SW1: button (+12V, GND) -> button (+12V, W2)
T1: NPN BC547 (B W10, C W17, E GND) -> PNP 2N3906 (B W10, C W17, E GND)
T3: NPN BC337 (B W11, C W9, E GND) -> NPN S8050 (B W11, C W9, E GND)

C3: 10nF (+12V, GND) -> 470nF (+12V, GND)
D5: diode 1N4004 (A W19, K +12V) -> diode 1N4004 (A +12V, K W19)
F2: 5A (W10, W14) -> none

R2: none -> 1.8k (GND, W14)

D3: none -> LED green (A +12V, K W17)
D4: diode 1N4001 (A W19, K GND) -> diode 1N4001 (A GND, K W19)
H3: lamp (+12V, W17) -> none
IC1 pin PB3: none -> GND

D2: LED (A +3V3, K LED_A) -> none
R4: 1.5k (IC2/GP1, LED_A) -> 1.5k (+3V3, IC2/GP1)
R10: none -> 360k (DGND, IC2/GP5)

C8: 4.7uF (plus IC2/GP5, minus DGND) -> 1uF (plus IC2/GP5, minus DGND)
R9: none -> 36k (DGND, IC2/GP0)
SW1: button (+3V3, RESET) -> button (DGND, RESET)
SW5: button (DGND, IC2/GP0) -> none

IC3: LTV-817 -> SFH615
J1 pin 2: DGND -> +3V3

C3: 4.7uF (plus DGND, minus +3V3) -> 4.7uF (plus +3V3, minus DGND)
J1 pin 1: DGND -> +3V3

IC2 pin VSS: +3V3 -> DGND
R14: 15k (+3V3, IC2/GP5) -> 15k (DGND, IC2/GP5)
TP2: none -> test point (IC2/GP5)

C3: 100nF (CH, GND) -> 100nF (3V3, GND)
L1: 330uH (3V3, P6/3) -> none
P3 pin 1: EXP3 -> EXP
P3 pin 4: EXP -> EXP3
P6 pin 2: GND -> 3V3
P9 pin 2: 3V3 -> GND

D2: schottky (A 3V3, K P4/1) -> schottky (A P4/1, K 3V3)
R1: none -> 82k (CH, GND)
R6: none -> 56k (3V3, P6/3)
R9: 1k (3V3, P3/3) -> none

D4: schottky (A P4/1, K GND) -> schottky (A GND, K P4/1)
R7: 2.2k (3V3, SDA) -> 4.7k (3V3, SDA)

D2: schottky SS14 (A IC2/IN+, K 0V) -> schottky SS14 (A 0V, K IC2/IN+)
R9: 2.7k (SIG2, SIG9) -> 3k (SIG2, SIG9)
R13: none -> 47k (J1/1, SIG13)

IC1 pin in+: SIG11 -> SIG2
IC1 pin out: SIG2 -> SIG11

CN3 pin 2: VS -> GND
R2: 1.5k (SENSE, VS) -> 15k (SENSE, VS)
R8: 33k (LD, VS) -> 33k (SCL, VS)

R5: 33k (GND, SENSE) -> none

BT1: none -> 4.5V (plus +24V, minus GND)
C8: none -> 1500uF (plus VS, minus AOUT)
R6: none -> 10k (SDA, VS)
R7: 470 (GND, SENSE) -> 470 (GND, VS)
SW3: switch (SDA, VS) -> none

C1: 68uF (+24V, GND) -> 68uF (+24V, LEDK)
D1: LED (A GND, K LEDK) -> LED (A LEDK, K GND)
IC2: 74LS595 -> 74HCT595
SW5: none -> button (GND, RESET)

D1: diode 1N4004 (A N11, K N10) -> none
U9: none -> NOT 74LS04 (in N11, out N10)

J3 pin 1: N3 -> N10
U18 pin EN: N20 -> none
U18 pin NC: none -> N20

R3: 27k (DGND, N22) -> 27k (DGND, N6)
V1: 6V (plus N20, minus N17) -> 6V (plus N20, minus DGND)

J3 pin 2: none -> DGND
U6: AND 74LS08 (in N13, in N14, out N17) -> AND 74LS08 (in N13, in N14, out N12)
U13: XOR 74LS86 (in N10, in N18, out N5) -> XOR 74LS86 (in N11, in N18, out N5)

→ **Problem description**
Look through the material above and print exactly the lines from the one containing "R4: 1.5k (IC2/GP1, LED_A)" to the one containing "IC3: LTV-817 -> SFH615", both included, and nothing more.

→ **Result of this exercise**
R4: 1.5k (IC2/GP1, LED_A) -> 1.5k (+3V3, IC2/GP1)
R10: none -> 360k (DGND, IC2/GP5)

C8: 4.7uF (plus IC2/GP5, minus DGND) -> 1uF (plus IC2/GP5, minus DGND)
R9: none -> 36k (DGND, IC2/GP0)
SW1: button (+3V3, RESET) -> button (DGND, RESET)
SW5: button (DGND, IC2/GP0) -> none

IC3: LTV-817 -> SFH615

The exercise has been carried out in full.